# Data provided:
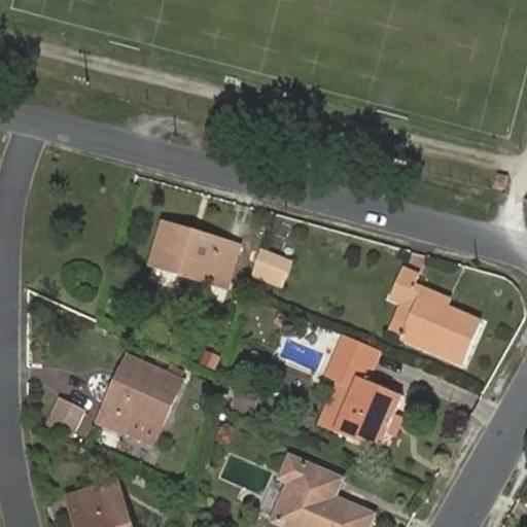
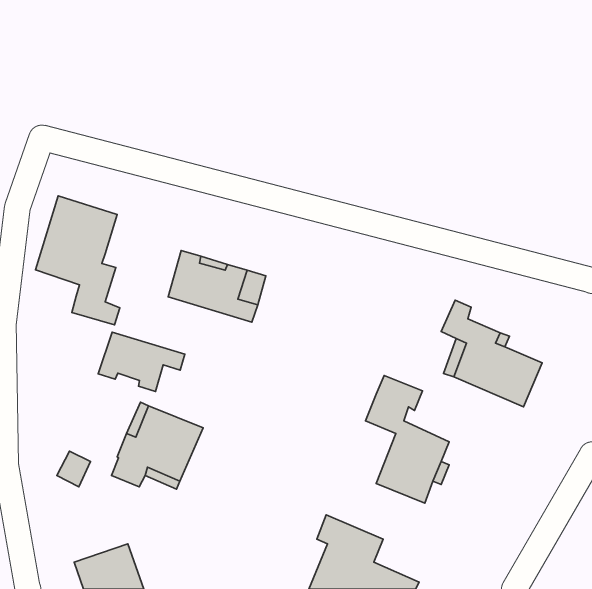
building: none -> [36,196,120,325]
building: [250,246,293,286] -> none
building: none -> [98,332,185,392]

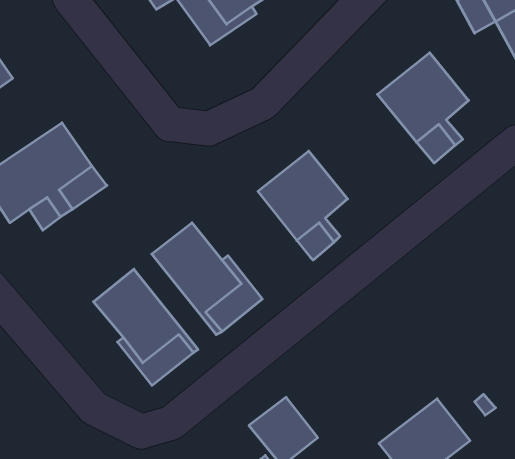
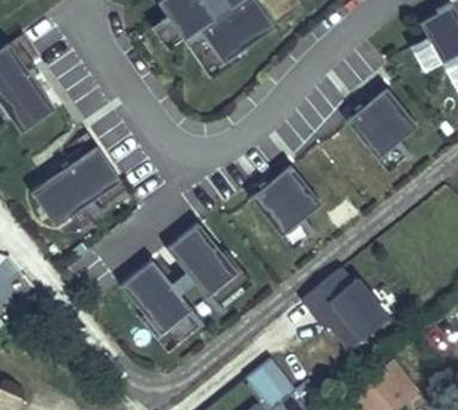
building: none -> [296,266,385,354]

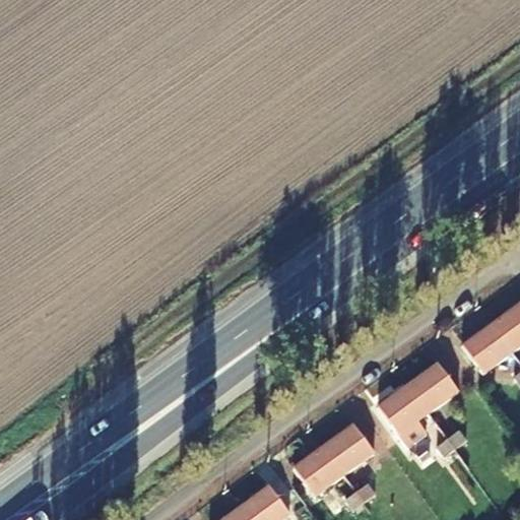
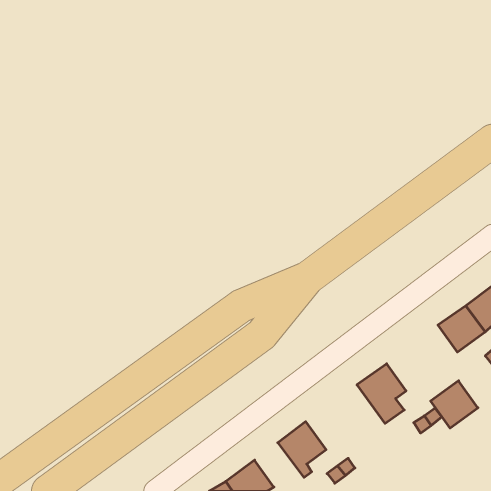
building: [409,362,459,411] -> [431,381,478,428]
building: [324,422,375,473] -> none

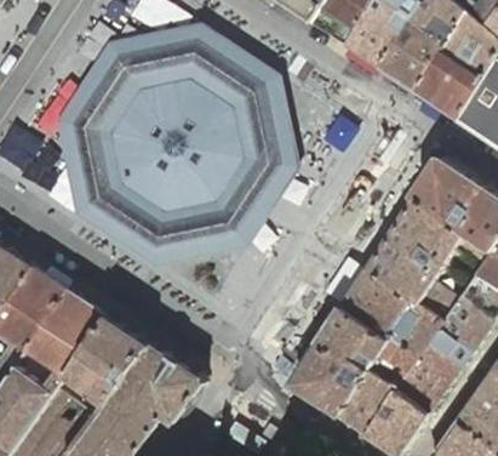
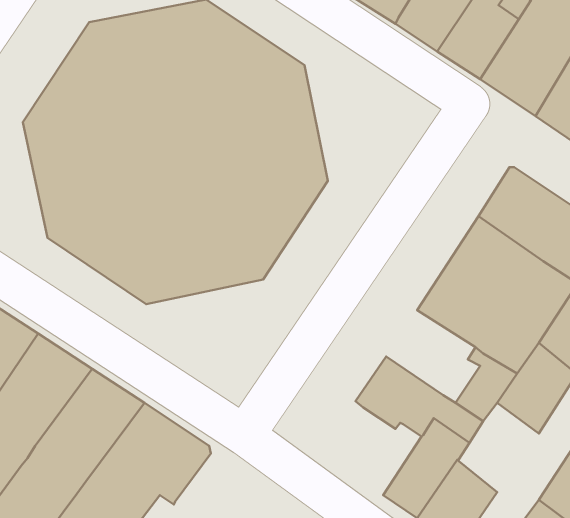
building: [342,269,416,342] -> none
building: [291,341,370,415] -> none
building: [397,342,462,412] -> none

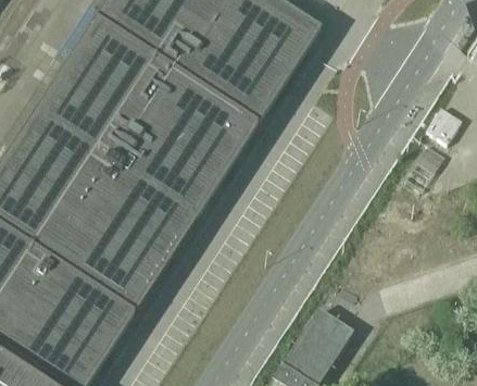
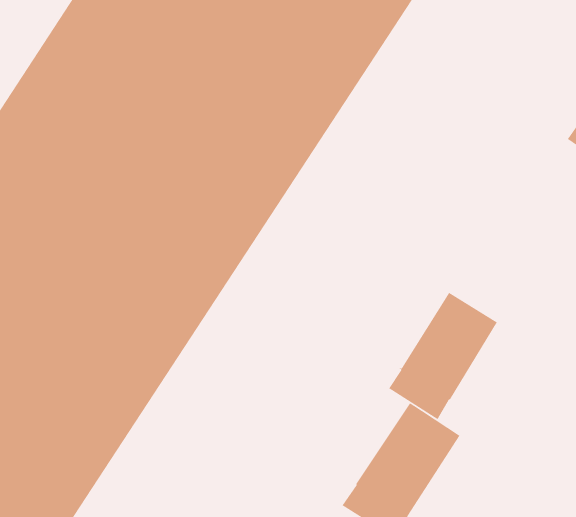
building: none -> [388,292,498,420]

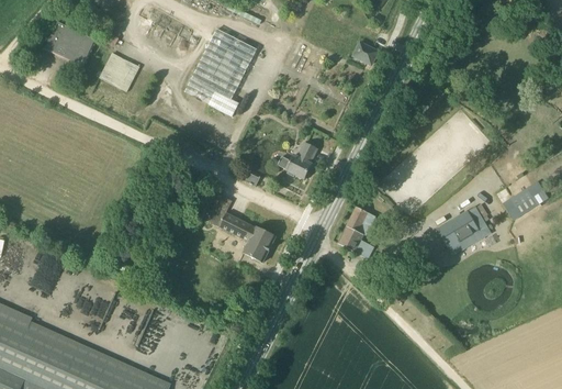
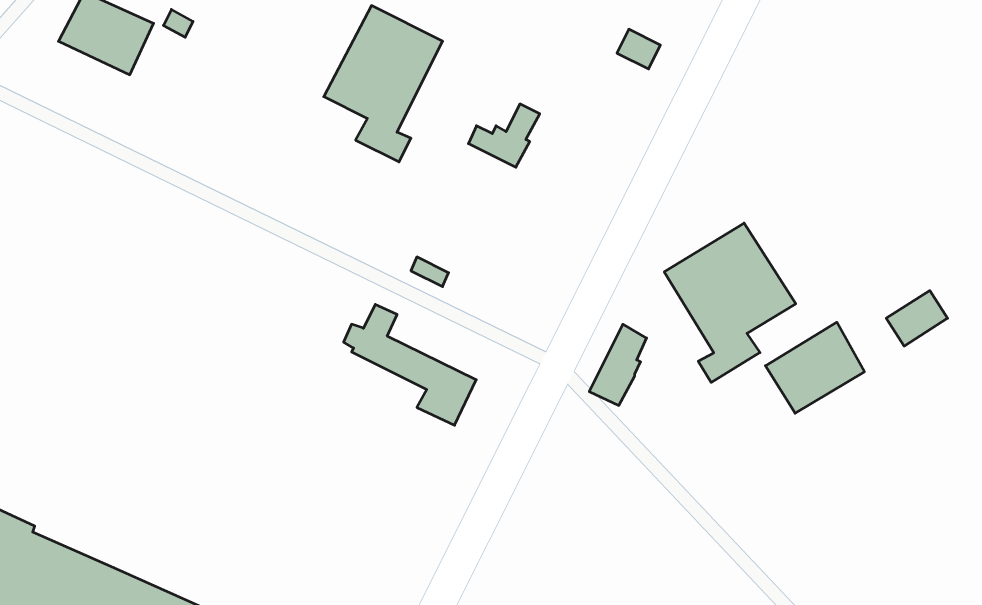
building: [99,53,138,91] -> none
building: [278,144,317,179] -> [468,104,540,167]
building: none -> [664,223,796,382]

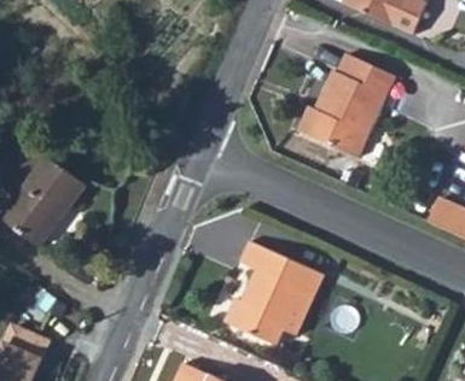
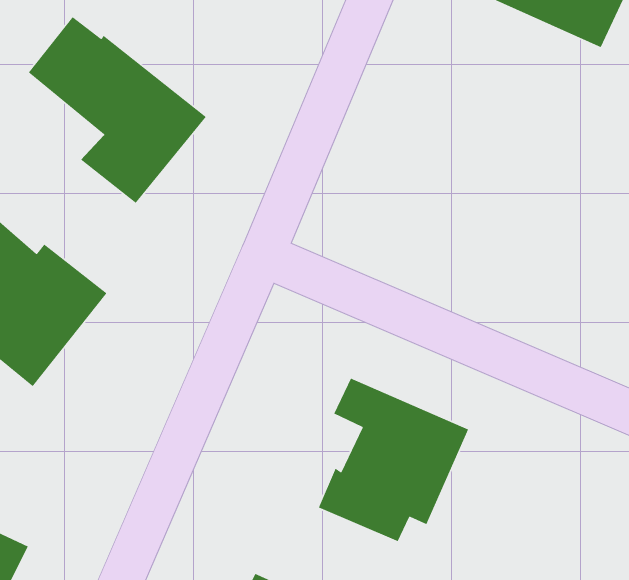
building: none -> [28,16,207,204]
building: [298,52,394,157] -> none

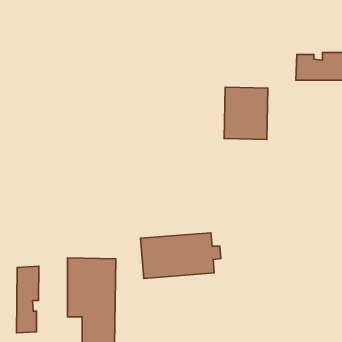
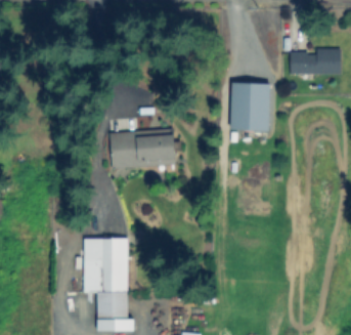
building: [140,233,221,278] -> [108,127,182,169]
building: [16,266,39,333] -> none

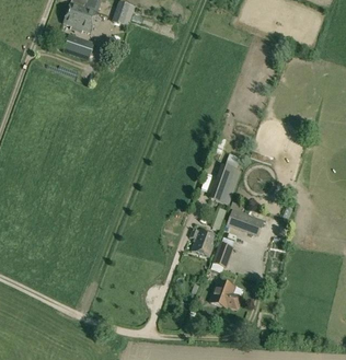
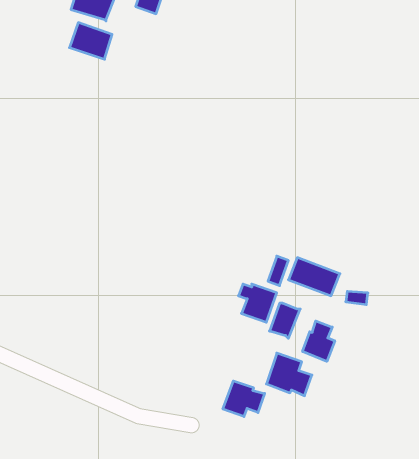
building: [209,164,240,205] -> none
building: none -> [303,321,335,361]
building: none -> [223,381,265,417]

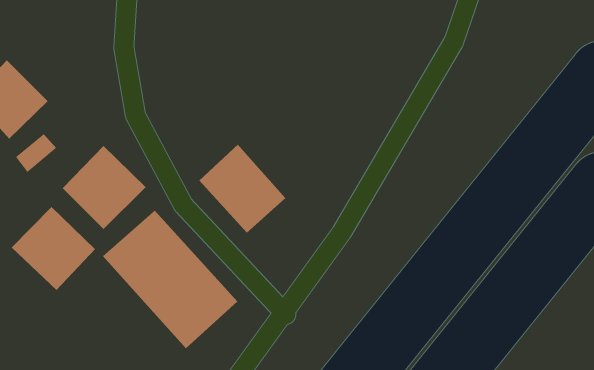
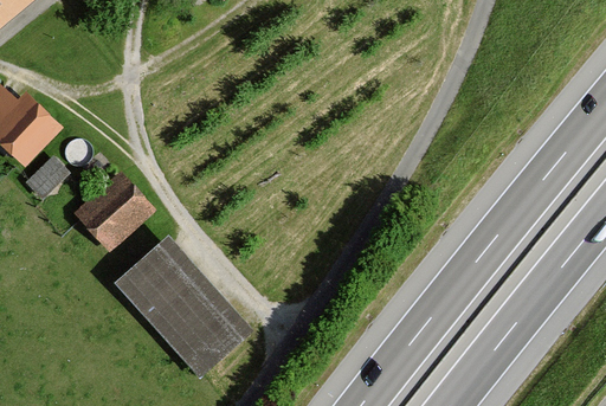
building: [198,144,286,233] -> none
building: [11,206,96,291] -> none

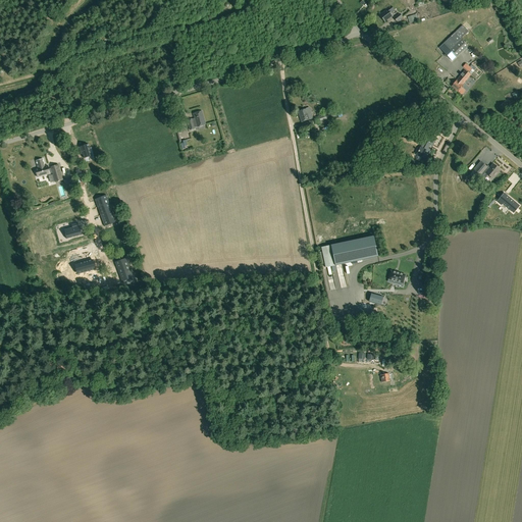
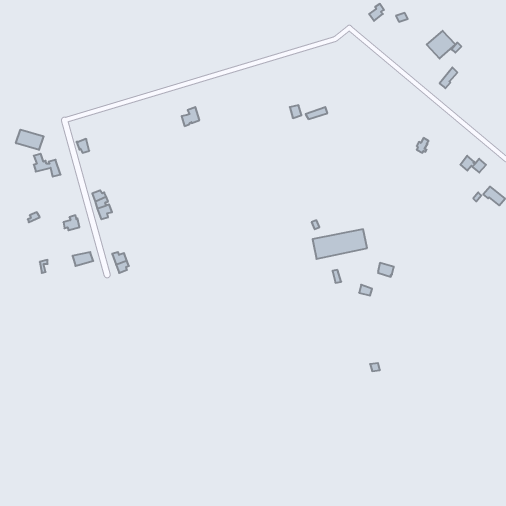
building: none -> [16,130,44,150]

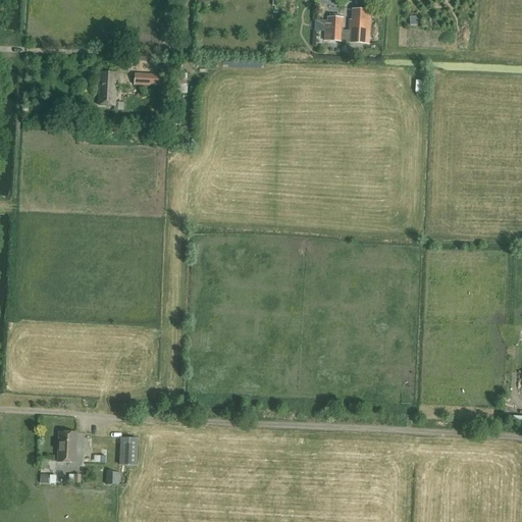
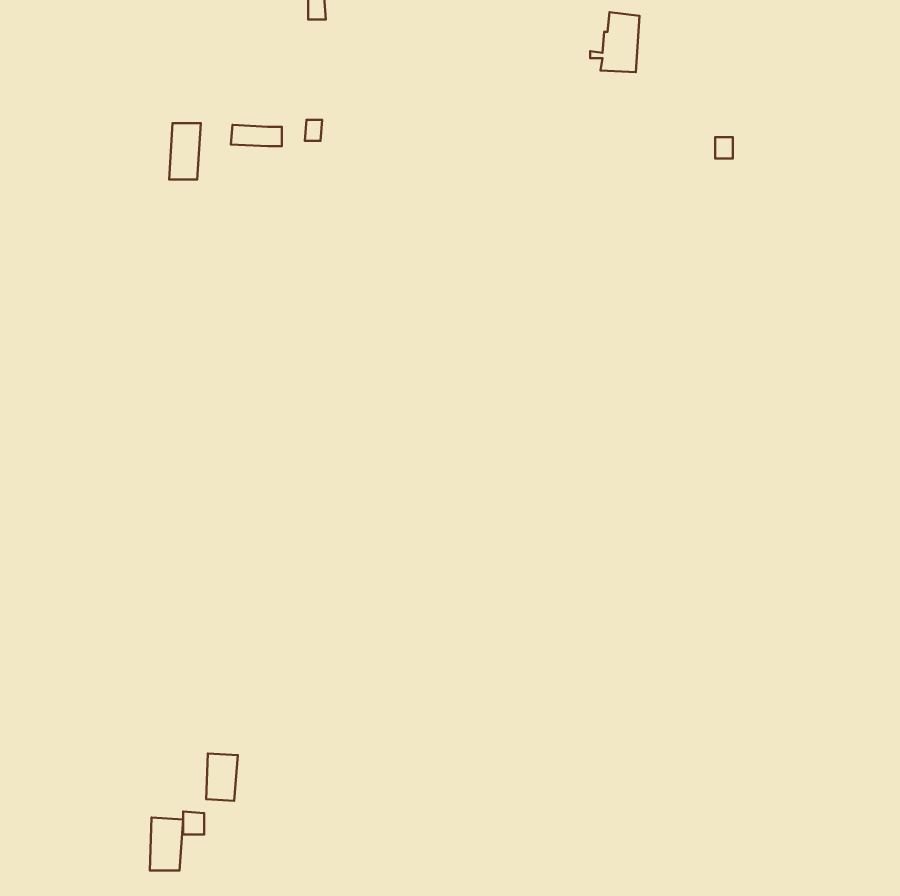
building: [324,15,343,40] -> none
building: [57,430,76,461] -> [150,818,183,870]

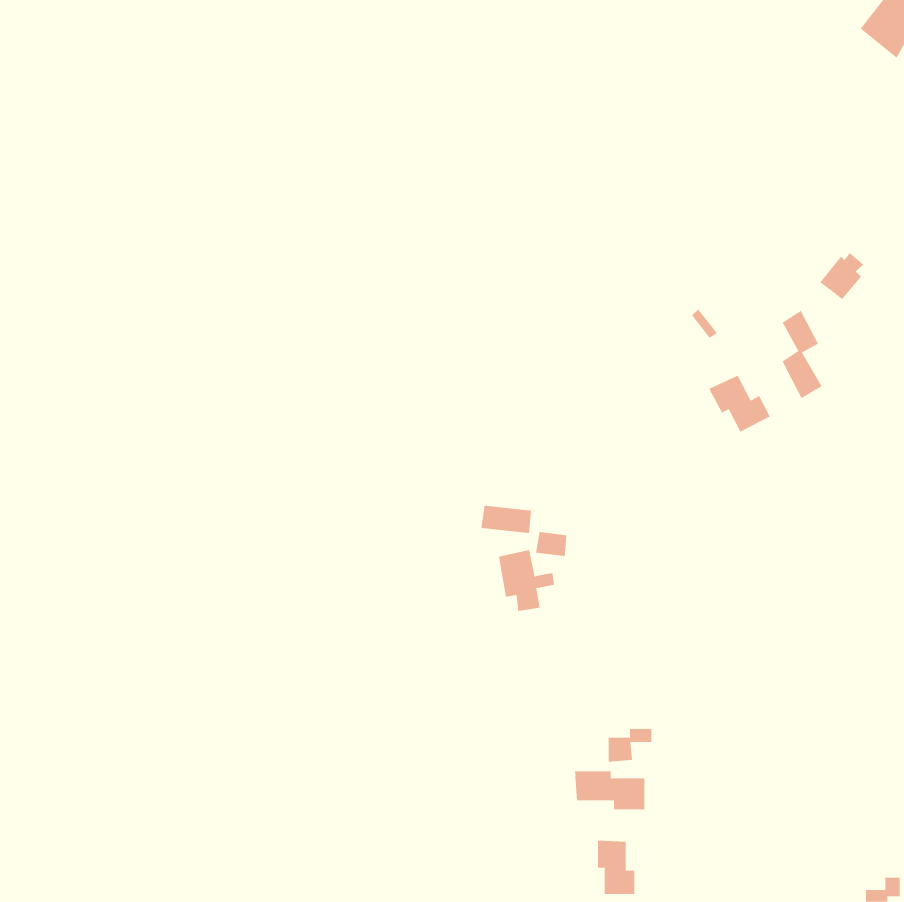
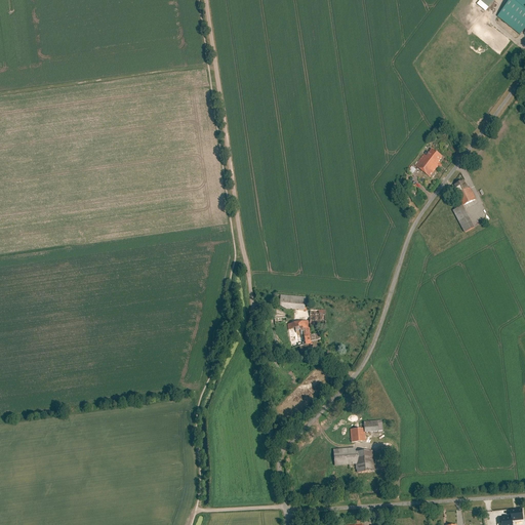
building: [819,252,864,300] -> [416,149,442,176]
building: [709,375,771,433] -> none
building: [597,840,635,895] -> none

# Job item:
Reproduce every entry above in full and exactly, though not its pictures.

# Task output:
building: none -> [36,196,120,325]
building: [250,246,293,286] -> none
building: none -> [98,332,185,392]

building: none -> [296,266,385,354]

building: [409,362,459,411] -> [431,381,478,428]
building: [324,422,375,473] -> none

building: [342,269,416,342] -> none
building: [291,341,370,415] -> none
building: [397,342,462,412] -> none

building: none -> [388,292,498,420]

building: [99,53,138,91] -> none
building: [278,144,317,179] -> [468,104,540,167]
building: none -> [664,223,796,382]

building: none -> [28,16,207,204]
building: [298,52,394,157] -> none

building: [140,233,221,278] -> [108,127,182,169]
building: [16,266,39,333] -> none

building: [209,164,240,205] -> none
building: none -> [303,321,335,361]
building: none -> [223,381,265,417]

building: [198,144,286,233] -> none
building: [11,206,96,291] -> none

building: none -> [16,130,44,150]

building: [324,15,343,40] -> none
building: [57,430,76,461] -> [150,818,183,870]

building: [819,252,864,300] -> [416,149,442,176]
building: [709,375,771,433] -> none
building: [597,840,635,895] -> none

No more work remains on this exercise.